### Rows

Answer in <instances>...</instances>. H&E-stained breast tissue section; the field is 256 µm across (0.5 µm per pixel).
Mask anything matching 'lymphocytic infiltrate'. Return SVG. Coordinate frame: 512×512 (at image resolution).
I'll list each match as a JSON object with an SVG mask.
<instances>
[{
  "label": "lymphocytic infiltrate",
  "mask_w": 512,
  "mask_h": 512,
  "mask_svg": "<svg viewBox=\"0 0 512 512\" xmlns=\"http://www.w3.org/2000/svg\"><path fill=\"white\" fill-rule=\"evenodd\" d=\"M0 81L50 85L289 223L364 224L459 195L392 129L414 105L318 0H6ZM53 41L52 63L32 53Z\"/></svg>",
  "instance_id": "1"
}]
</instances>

######

Each record must be repeated exactly as it is.

◆ The solution:
Answer in <instances>...</instances>. H&E-stained breast tissue section; the field is 256 µm across (0.5 µm per pixel).
Mask anything matching 'lymphocytic infiltrate'. Return SVG. Coordinate frame: 512×512 (at image resolution).
I'll list each match as a JSON object with an SVG mask.
<instances>
[{
  "label": "lymphocytic infiltrate",
  "mask_w": 512,
  "mask_h": 512,
  "mask_svg": "<svg viewBox=\"0 0 512 512\" xmlns=\"http://www.w3.org/2000/svg\"><path fill=\"white\" fill-rule=\"evenodd\" d=\"M0 81L50 85L289 223L364 224L459 195L392 129L414 105L318 0H6ZM53 41L52 63L32 53Z\"/></svg>",
  "instance_id": "1"
}]
</instances>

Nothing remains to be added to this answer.